_EXCERPTED DATA:_
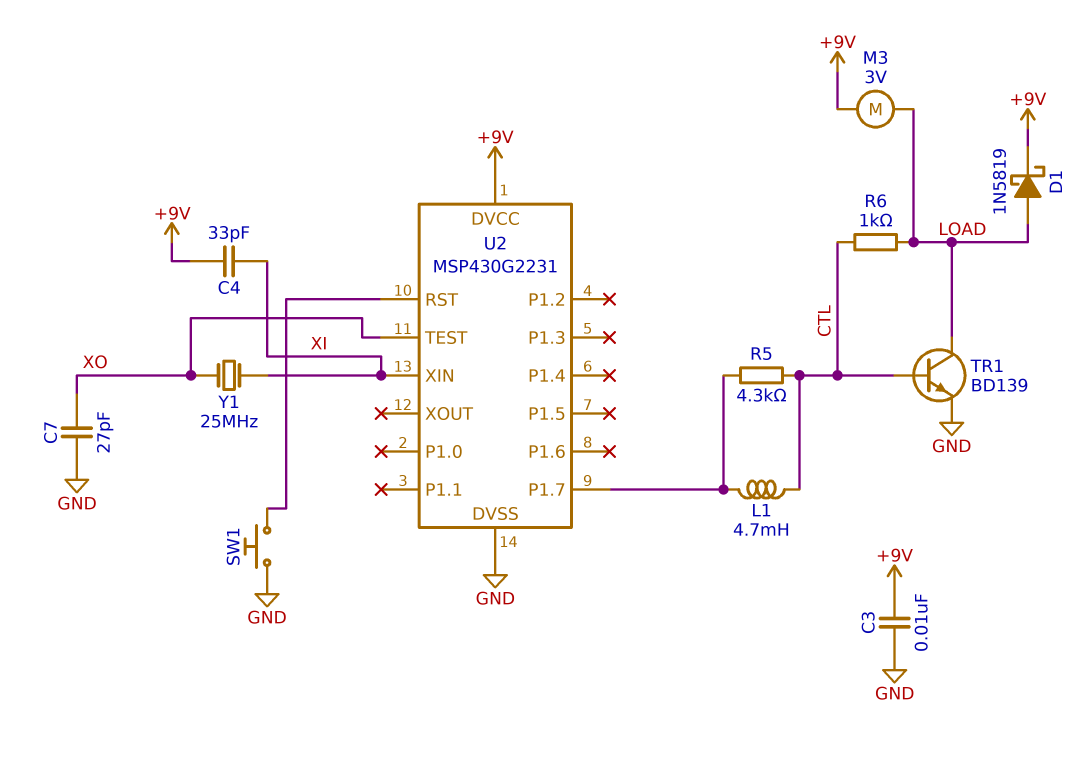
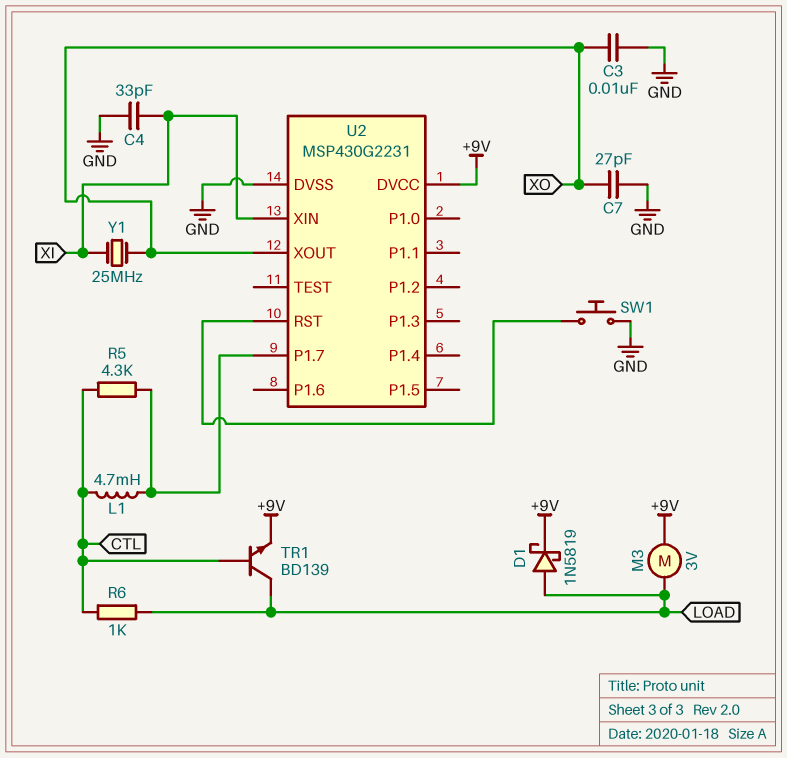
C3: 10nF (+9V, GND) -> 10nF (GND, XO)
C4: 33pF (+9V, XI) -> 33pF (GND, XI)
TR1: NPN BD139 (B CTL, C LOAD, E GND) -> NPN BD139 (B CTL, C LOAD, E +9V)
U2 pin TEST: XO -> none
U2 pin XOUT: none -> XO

==

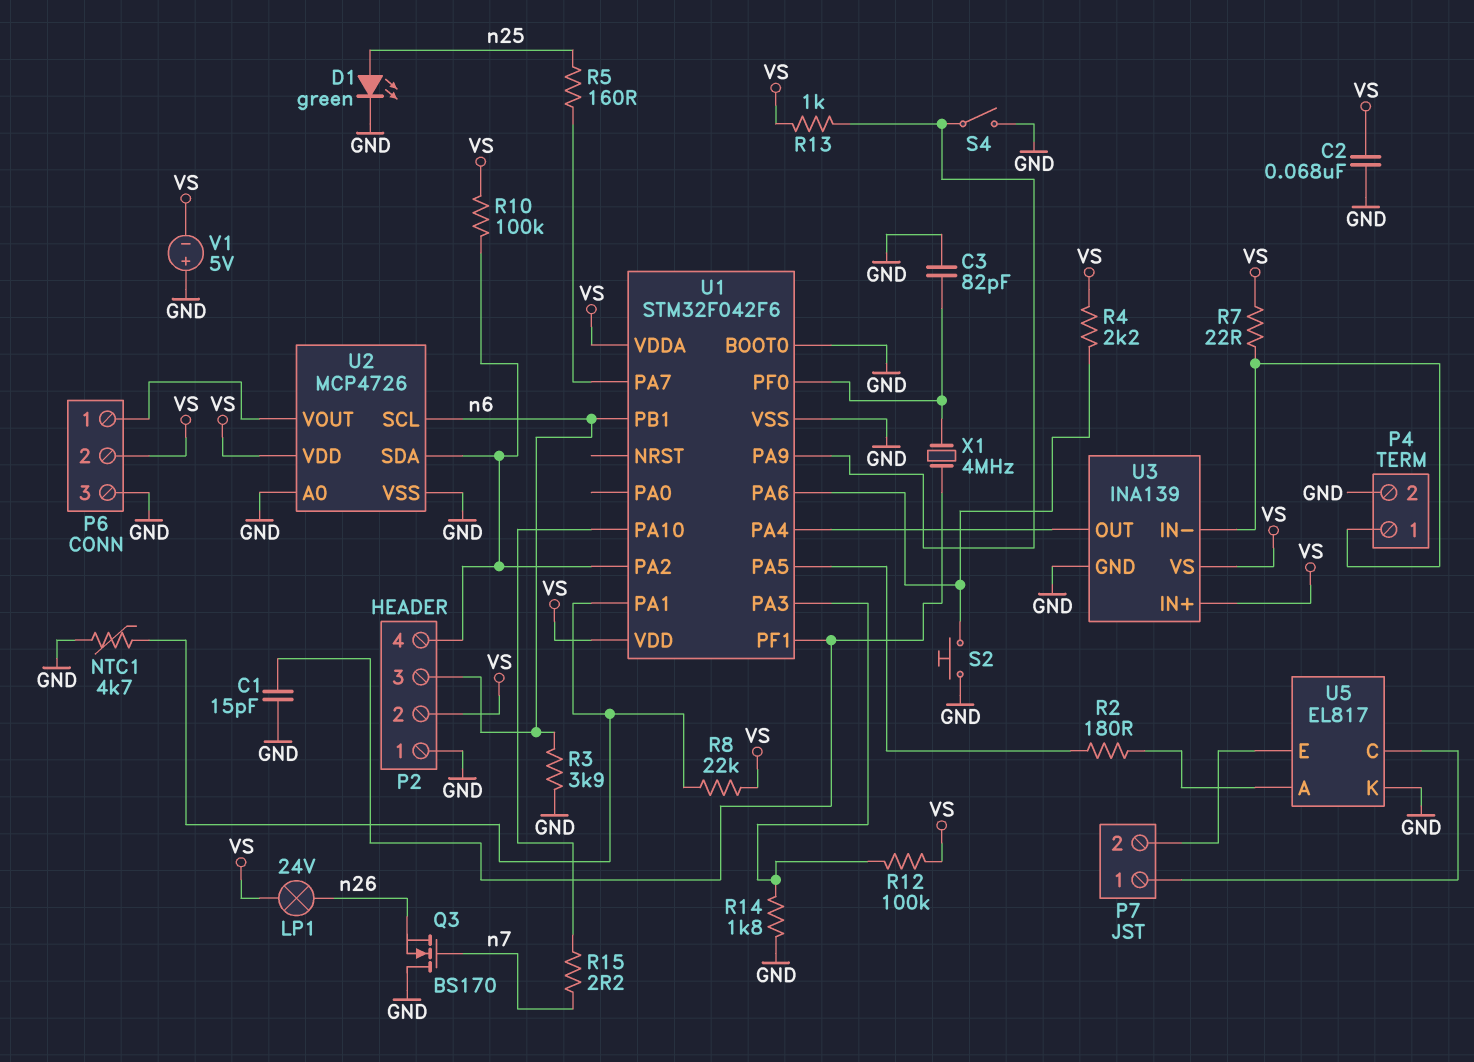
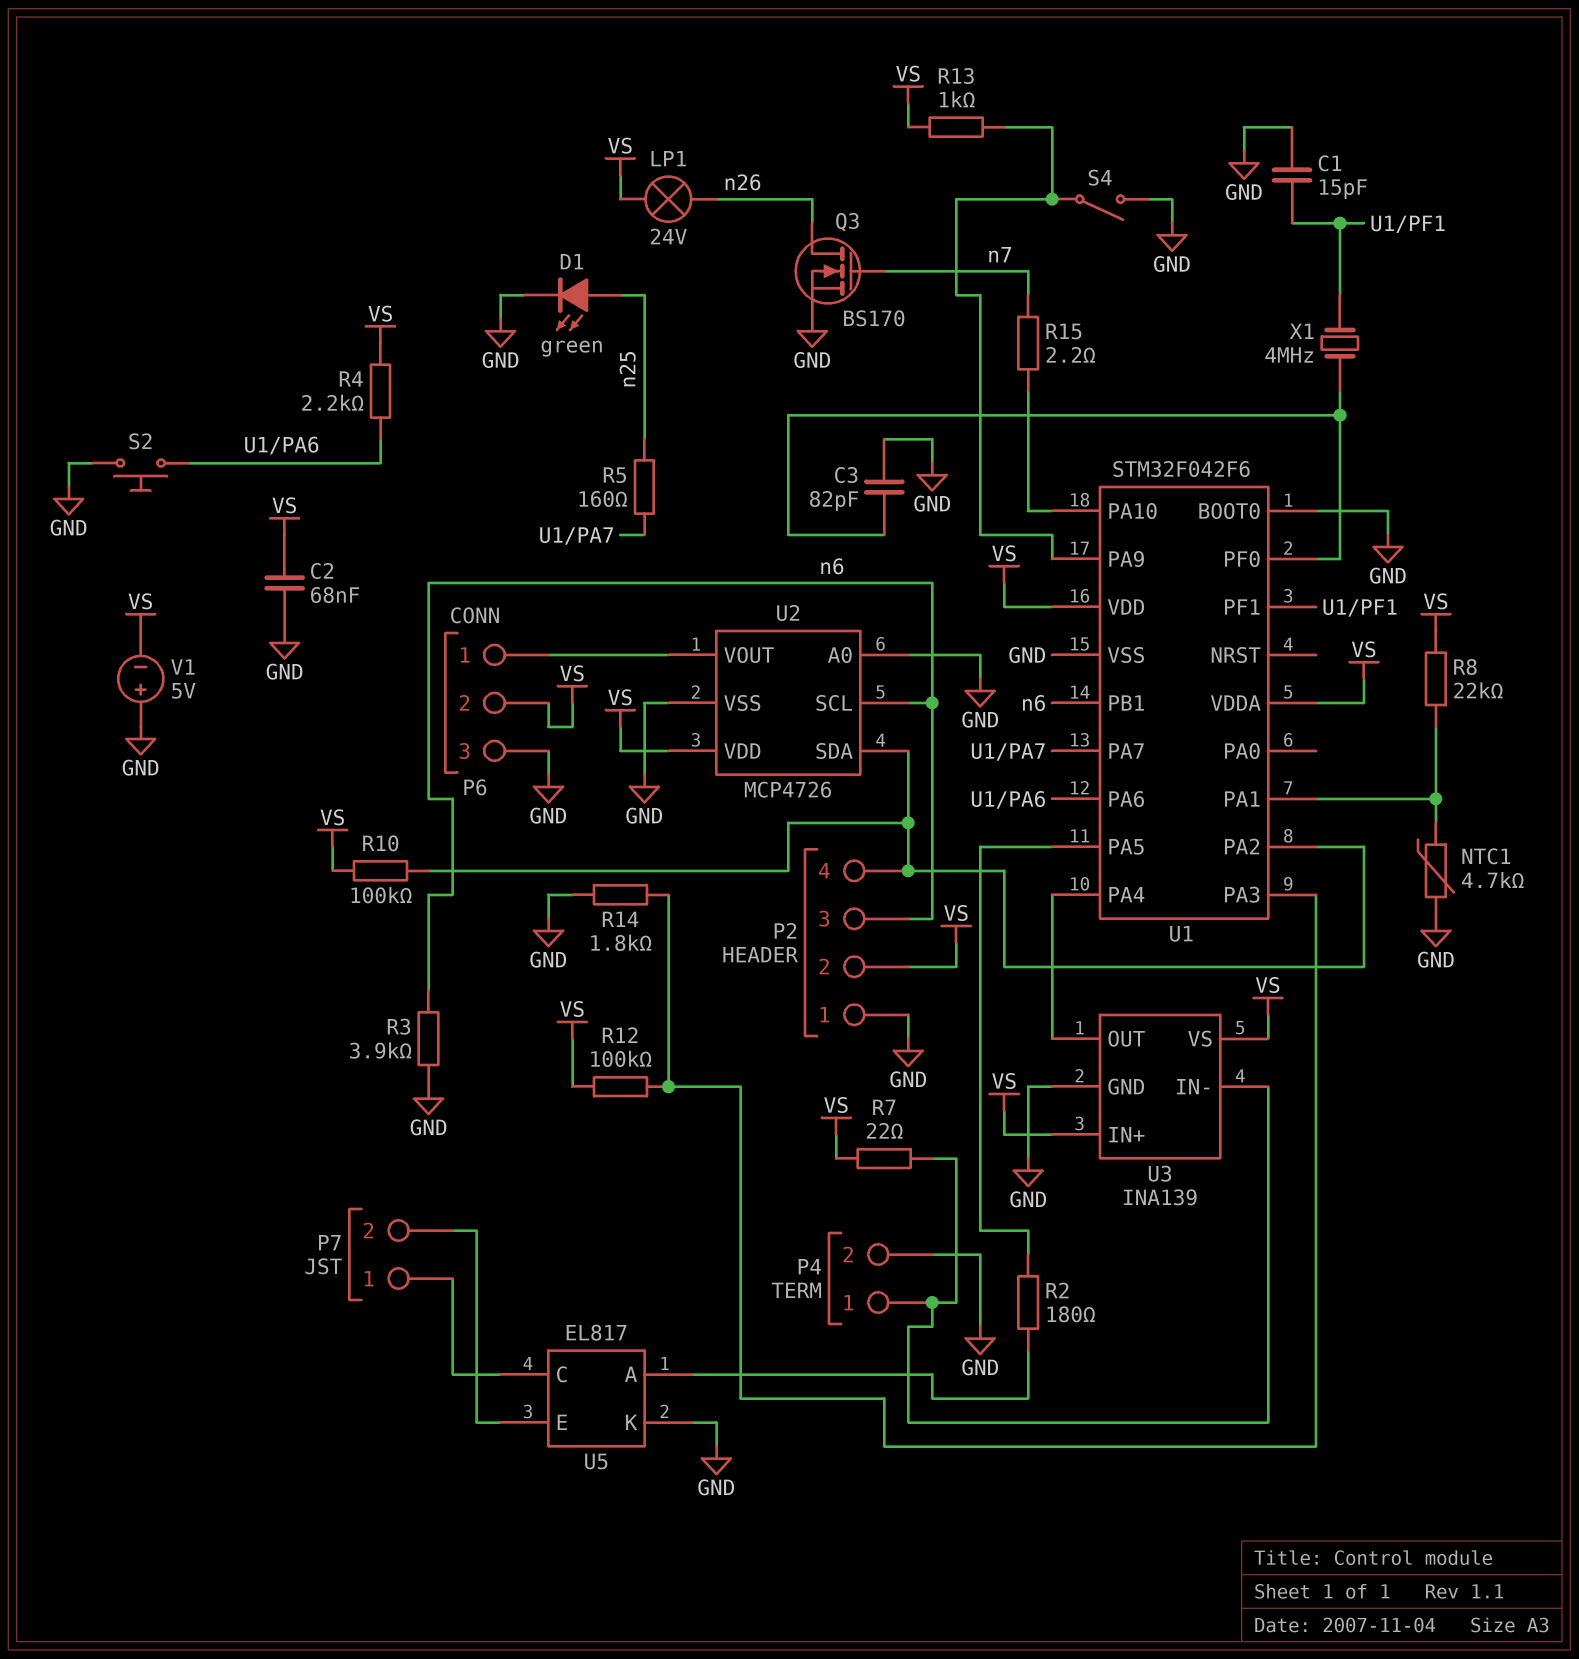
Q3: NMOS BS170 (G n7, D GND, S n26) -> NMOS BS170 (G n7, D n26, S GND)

_INSTRUCTIONS TO FOLLOW:_ In the material above, locate the line containing "C3: 10nF (+9V, GND) -> 10nF (GND, XO)" and the line containing "U2 pin XOUT: none -> XO". Transcribe exactly those two lines and every line between them, and nothing more.

_FINISHED EXERCISE:_
C3: 10nF (+9V, GND) -> 10nF (GND, XO)
C4: 33pF (+9V, XI) -> 33pF (GND, XI)
TR1: NPN BD139 (B CTL, C LOAD, E GND) -> NPN BD139 (B CTL, C LOAD, E +9V)
U2 pin TEST: XO -> none
U2 pin XOUT: none -> XO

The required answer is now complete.